Find the string "teddy" in the records. Copy each line that has it.

[Data records]
+++++
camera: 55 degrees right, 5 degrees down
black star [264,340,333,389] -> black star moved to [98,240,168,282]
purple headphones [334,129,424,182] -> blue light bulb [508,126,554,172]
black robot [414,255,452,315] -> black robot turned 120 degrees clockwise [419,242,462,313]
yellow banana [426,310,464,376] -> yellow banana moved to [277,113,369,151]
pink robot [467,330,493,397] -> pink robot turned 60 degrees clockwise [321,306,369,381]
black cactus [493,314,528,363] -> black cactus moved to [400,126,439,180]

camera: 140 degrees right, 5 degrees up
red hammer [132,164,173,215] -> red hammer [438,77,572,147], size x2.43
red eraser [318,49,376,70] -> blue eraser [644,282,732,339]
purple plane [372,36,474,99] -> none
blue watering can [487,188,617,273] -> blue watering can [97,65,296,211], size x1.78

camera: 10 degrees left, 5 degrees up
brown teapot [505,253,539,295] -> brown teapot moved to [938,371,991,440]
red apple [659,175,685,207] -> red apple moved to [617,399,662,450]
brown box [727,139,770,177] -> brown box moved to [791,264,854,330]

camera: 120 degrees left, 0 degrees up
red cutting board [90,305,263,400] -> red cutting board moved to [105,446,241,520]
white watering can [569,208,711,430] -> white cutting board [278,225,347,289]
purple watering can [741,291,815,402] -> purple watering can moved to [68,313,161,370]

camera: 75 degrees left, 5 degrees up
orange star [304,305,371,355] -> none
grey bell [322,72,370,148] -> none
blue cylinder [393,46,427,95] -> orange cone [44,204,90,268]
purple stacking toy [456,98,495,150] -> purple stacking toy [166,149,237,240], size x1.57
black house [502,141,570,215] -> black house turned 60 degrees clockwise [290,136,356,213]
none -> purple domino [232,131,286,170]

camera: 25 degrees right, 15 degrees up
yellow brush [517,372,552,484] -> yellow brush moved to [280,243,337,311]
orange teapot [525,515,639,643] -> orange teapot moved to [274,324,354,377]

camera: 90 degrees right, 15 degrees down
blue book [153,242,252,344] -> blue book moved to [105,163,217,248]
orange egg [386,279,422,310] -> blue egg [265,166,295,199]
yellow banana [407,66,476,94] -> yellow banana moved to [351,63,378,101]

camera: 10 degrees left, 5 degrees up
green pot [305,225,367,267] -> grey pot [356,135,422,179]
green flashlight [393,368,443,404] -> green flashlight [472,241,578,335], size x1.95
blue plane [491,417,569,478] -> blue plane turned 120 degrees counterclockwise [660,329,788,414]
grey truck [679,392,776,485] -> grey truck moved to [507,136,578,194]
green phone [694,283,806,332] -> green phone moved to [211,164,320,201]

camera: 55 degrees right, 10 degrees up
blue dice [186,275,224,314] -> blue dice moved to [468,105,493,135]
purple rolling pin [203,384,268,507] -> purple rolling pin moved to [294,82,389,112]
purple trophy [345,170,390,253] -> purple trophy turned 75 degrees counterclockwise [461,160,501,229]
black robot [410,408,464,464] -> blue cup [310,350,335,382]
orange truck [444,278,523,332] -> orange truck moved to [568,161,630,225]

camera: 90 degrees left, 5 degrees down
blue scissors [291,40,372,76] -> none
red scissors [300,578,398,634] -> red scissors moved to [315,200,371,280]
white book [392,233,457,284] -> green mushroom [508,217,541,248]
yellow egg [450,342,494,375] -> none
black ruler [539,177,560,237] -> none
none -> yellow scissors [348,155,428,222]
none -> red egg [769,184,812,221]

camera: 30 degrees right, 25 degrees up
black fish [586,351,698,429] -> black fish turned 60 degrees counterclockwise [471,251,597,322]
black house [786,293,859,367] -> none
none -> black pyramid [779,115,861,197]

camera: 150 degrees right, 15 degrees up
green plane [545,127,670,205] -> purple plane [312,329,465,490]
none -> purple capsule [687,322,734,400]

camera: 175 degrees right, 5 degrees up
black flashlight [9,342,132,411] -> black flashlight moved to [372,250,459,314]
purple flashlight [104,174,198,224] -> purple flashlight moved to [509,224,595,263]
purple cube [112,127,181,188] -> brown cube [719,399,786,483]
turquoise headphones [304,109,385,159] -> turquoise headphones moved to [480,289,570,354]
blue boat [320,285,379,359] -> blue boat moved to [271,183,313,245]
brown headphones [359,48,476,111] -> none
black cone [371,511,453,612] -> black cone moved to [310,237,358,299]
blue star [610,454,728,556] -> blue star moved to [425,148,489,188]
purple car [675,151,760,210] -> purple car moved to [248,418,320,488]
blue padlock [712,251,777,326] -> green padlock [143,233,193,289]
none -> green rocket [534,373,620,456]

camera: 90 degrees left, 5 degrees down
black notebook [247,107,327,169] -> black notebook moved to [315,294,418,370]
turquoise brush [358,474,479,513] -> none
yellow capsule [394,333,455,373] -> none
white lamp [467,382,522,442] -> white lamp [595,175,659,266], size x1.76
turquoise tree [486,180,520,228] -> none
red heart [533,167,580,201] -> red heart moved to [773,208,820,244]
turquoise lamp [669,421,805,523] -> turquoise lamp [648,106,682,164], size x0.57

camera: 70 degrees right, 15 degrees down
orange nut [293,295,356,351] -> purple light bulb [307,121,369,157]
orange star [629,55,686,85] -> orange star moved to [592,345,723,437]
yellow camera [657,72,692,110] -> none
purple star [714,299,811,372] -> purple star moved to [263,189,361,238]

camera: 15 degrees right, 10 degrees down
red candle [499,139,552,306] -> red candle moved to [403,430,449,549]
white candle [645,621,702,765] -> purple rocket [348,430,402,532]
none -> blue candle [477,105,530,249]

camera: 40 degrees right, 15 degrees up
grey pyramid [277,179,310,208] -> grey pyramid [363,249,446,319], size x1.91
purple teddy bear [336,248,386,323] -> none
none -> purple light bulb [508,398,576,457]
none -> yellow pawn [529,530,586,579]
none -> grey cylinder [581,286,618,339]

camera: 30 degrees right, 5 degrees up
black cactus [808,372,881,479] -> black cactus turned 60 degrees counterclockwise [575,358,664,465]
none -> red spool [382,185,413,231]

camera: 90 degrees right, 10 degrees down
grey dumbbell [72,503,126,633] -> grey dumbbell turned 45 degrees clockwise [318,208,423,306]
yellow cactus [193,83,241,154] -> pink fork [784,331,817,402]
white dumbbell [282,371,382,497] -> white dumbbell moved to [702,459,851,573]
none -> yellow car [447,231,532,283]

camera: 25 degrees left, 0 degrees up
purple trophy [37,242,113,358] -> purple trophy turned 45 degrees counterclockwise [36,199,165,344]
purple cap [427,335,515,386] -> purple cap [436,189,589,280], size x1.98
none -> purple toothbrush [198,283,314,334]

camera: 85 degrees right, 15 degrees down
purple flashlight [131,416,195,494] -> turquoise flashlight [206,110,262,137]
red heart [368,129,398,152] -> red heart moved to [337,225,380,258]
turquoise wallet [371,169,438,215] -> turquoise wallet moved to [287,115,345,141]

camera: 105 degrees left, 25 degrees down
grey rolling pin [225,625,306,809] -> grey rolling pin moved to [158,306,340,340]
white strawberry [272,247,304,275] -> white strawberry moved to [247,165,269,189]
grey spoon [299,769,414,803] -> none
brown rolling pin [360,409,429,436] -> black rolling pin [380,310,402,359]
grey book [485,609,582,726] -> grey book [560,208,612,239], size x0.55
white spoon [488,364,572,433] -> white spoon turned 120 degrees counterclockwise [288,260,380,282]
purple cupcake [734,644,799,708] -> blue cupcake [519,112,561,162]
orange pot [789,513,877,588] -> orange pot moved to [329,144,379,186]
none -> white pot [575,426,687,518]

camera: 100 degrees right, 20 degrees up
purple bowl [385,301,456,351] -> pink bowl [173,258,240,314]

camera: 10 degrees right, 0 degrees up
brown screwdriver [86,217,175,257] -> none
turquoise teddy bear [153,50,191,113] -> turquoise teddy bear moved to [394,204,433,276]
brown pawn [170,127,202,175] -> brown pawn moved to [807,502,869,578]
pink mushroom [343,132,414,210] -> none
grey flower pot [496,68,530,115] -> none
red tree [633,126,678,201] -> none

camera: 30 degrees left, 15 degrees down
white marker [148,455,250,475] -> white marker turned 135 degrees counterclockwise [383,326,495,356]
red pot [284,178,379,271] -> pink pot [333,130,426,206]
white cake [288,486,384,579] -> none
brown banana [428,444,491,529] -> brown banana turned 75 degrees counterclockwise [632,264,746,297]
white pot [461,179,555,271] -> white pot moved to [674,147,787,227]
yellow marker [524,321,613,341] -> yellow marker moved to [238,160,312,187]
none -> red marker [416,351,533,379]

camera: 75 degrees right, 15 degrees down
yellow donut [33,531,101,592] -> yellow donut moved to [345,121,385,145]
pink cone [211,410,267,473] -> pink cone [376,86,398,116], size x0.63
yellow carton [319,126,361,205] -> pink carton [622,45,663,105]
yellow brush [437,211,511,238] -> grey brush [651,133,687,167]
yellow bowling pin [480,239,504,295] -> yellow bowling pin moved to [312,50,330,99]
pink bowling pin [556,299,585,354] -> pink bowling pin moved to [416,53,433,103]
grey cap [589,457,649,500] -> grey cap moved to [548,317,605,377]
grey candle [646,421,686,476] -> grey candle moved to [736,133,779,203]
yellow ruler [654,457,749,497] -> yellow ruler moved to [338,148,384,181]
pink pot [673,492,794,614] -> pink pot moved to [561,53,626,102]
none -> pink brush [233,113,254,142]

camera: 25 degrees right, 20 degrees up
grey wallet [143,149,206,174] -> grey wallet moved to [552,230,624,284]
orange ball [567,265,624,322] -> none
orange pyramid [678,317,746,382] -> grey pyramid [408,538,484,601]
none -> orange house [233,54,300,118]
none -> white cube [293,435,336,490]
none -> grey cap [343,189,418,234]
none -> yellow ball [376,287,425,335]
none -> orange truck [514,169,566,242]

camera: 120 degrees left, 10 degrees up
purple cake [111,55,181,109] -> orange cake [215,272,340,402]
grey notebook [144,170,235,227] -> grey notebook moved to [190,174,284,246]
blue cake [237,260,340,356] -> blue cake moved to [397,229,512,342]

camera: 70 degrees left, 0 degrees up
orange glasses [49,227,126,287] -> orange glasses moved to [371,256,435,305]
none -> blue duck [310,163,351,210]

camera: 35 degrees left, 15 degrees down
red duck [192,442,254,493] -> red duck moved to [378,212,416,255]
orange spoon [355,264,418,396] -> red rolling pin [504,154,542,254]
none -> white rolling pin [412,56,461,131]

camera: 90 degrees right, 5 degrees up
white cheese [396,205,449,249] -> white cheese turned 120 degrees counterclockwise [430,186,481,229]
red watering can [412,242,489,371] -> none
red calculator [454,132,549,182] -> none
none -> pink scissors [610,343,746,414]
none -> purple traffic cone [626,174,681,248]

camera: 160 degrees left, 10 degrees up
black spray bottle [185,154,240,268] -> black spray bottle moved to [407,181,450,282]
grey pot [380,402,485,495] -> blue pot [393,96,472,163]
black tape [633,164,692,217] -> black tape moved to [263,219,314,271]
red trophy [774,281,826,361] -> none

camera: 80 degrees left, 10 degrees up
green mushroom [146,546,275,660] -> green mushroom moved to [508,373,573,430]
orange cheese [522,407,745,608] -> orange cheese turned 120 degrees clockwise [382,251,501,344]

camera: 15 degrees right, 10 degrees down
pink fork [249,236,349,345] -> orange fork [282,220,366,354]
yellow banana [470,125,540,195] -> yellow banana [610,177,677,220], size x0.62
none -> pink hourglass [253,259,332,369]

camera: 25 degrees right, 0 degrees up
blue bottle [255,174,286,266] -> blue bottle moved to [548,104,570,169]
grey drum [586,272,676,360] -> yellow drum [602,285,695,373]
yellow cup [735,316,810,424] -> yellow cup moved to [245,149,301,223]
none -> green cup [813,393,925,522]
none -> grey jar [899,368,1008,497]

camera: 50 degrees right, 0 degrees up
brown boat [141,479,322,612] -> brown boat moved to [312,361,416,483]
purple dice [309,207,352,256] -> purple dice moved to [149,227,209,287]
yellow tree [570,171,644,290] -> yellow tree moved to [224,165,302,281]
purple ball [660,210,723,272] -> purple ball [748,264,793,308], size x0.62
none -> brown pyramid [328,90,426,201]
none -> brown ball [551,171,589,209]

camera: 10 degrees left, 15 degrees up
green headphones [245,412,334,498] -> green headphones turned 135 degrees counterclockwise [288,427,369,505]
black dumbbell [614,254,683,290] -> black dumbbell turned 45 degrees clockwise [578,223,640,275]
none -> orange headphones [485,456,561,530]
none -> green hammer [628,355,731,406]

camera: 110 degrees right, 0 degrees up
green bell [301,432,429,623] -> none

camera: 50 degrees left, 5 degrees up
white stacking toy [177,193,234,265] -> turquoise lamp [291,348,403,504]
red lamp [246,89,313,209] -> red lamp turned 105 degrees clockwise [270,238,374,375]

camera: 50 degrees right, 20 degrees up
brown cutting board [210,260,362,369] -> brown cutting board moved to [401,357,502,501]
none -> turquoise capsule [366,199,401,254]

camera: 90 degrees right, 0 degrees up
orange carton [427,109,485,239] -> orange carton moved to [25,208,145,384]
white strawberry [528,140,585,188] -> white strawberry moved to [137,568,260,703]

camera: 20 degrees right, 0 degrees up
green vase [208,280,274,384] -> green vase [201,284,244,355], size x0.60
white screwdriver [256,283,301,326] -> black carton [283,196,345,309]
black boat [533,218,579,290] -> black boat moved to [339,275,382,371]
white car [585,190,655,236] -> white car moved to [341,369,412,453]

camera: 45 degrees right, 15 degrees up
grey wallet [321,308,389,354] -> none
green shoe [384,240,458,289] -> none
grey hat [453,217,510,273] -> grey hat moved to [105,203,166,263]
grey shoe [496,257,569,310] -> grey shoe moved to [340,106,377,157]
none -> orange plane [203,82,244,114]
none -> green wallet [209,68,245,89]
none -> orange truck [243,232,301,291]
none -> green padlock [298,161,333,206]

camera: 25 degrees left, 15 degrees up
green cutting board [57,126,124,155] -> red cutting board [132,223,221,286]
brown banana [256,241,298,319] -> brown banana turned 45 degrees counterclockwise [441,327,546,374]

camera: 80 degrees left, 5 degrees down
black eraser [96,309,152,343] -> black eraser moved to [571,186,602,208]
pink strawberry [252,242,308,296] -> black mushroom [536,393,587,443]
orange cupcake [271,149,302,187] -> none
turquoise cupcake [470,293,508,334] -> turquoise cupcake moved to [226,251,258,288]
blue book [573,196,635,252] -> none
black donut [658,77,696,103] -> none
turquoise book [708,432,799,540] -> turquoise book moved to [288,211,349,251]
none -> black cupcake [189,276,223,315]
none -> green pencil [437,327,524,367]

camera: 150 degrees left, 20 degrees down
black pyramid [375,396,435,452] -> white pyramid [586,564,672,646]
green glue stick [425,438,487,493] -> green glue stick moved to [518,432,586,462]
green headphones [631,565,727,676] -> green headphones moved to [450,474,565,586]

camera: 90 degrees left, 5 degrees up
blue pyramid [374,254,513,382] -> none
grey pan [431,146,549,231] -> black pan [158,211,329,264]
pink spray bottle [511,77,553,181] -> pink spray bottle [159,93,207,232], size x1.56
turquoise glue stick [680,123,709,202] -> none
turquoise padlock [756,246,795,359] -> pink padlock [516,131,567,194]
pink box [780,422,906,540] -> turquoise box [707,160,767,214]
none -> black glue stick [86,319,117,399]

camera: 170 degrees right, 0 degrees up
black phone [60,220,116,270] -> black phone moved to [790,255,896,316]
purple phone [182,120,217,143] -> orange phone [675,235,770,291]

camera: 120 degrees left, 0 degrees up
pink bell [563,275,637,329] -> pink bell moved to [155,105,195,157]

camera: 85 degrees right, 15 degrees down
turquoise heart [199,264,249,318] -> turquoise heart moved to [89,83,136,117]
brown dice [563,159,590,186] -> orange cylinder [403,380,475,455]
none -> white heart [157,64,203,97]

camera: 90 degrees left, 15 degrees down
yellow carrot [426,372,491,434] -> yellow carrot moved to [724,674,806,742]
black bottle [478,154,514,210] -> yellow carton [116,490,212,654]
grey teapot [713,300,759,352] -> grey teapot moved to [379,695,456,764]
+++++
**Written reply**.
purple teddy bear [336,248,386,323] -> none
turquoise teddy bear [153,50,191,113] -> turquoise teddy bear moved to [394,204,433,276]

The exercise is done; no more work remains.